What this task involves -
Within the listing below, please copy exactly the lines between the line holding "chaussure/rose 507 354" and the line holding "appareil photo/marron 736 125 811 183 -> none", inclusive.

Extracted data -
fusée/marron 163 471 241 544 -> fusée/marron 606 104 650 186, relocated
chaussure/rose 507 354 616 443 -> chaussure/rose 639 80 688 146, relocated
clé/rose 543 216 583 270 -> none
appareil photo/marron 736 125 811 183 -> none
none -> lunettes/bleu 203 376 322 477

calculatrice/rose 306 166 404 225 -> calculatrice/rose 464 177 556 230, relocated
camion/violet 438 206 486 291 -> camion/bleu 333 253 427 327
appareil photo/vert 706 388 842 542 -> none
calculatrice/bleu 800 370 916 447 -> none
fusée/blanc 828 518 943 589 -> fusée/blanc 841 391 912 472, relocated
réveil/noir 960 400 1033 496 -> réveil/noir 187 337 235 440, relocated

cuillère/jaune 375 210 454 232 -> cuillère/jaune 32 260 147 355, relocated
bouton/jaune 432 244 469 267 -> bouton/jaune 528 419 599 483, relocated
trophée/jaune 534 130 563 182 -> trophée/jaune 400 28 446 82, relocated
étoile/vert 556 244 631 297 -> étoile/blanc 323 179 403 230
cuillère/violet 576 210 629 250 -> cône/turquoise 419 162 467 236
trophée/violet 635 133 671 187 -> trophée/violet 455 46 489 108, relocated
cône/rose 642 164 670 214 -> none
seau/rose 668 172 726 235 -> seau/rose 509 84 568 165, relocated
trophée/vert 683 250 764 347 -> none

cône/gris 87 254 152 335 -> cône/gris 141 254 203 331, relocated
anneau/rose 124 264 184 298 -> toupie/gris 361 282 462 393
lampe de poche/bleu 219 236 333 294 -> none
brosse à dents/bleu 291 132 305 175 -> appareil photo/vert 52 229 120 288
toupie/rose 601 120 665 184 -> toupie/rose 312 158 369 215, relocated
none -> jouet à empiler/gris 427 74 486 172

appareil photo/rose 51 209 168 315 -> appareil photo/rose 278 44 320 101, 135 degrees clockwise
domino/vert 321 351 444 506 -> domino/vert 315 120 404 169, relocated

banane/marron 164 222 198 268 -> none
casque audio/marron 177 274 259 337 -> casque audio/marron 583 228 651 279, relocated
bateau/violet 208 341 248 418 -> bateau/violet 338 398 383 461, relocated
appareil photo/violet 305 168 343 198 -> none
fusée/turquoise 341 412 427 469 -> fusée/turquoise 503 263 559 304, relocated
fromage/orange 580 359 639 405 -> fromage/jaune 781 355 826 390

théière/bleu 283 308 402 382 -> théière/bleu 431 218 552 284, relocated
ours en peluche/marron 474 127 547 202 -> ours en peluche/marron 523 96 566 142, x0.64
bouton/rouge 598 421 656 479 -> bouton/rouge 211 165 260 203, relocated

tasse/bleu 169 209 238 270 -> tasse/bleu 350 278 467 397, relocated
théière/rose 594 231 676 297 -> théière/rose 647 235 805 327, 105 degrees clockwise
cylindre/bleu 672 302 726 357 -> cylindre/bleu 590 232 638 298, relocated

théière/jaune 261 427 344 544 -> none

Exercise answer -
chaussure/rose 507 354 616 443 -> chaussure/rose 639 80 688 146, relocated
clé/rose 543 216 583 270 -> none
appareil photo/marron 736 125 811 183 -> none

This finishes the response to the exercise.